Action item: Below are records with pictures. Reproduce exactly the lines from the line with "(591, 103) = (332, 113): black" to the line with "(137, 124) = (436, 119): none", inclusive, and leave each picture out.

Entries provided START

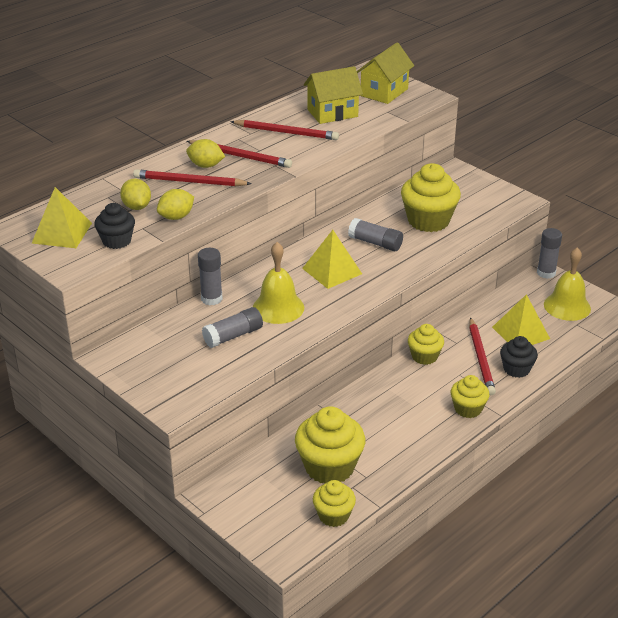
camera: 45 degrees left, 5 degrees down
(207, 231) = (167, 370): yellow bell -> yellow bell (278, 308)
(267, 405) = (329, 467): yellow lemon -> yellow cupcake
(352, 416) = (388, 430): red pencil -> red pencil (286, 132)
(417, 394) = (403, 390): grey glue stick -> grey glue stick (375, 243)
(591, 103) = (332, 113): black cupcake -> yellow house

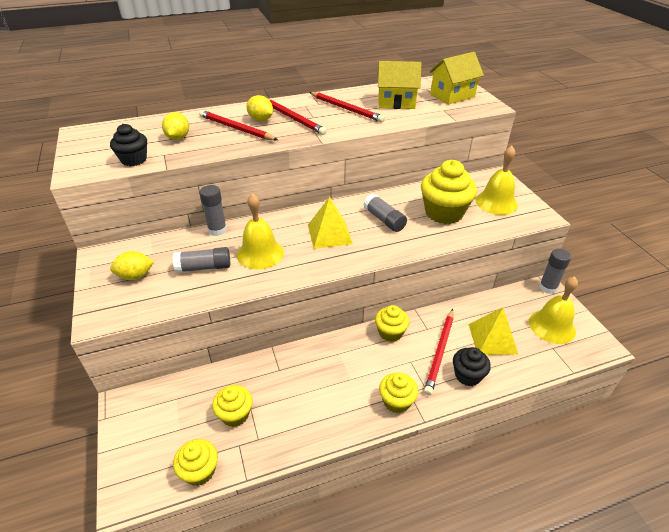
camera: 25 degrees right, 5 degrees up
(62, 233) = (105, 144): yellow pyramid -> none
(176, 217) = (197, 152): yellow lemon -> yellow lemon (135, 276)
(329, 467) = (235, 414): yellow cupcake -> yellow cupcake, size x0.59
(471, 197) = (496, 202): none -> yellow bell

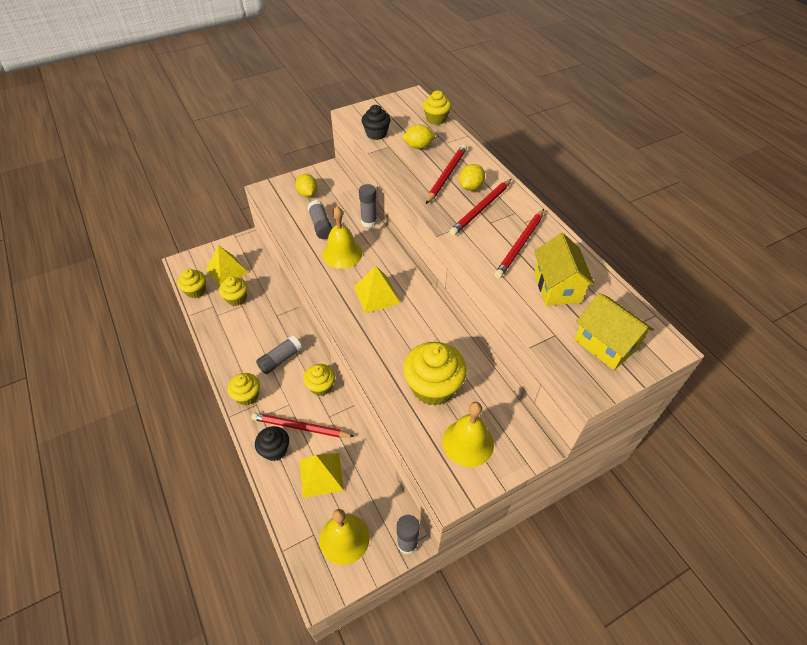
camera: 80 degrees right, 10 degrees up
(137, 124) = (436, 119): none -> yellow cupcake
(175, 428) = (227, 271): none -> yellow pyramid
(384, 220) = (408, 334): grey glue stick -> grey glue stick (280, 359)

Entries provided END

Solution to this exercise:
(591, 103) = (332, 113): black cupcake -> yellow house

camera: 25 degrees right, 5 degrees up
(62, 233) = (105, 144): yellow pyramid -> none
(176, 217) = (197, 152): yellow lemon -> yellow lemon (135, 276)
(329, 467) = (235, 414): yellow cupcake -> yellow cupcake, size x0.59
(471, 197) = (496, 202): none -> yellow bell

camera: 80 degrees right, 10 degrees up
(137, 124) = (436, 119): none -> yellow cupcake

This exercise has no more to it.